* _Task brief_
Report back every line of the entries that contains "replaced", exactly as written.

--- Records supplied ---

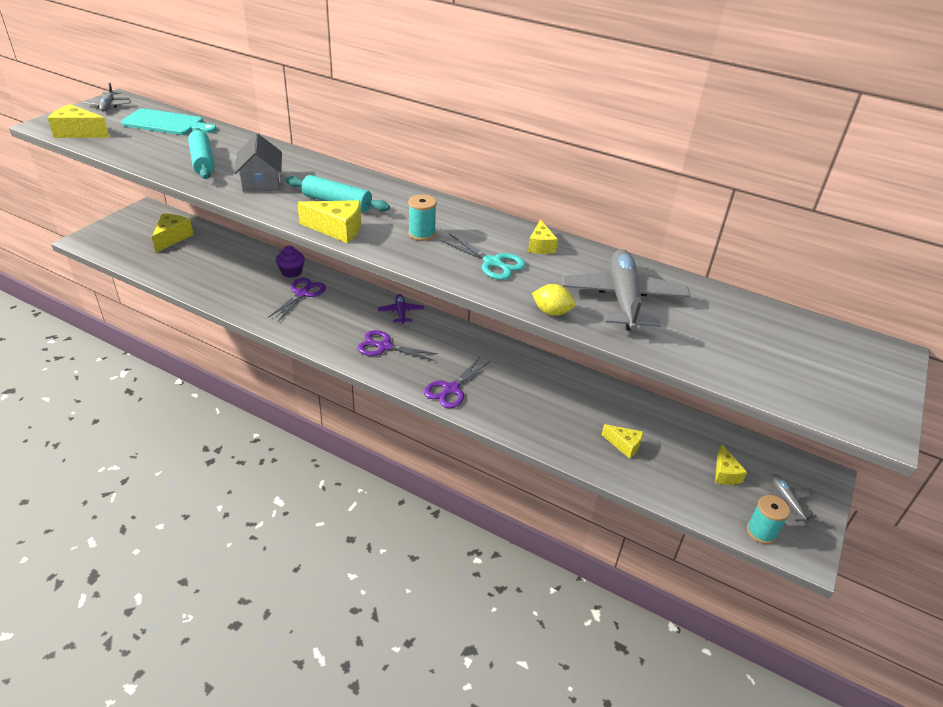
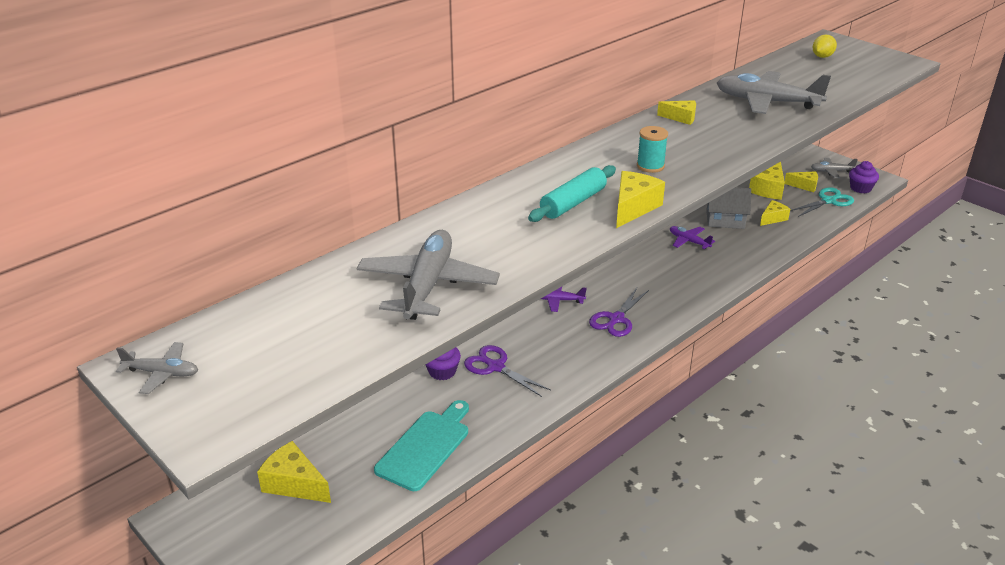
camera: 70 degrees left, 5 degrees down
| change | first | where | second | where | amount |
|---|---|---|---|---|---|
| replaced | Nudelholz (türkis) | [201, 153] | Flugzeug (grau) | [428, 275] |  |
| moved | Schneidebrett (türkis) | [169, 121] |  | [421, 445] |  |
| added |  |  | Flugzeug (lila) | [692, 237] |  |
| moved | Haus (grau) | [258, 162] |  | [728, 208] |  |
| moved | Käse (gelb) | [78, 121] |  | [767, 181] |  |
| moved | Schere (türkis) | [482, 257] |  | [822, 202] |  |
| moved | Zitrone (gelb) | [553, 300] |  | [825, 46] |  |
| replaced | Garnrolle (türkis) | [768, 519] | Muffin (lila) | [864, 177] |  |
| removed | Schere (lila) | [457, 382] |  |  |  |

---

* _Problem solution_
| replaced | Nudelholz (türkis) | [201, 153] | Flugzeug (grau) | [428, 275] |  |
| replaced | Garnrolle (türkis) | [768, 519] | Muffin (lila) | [864, 177] |  |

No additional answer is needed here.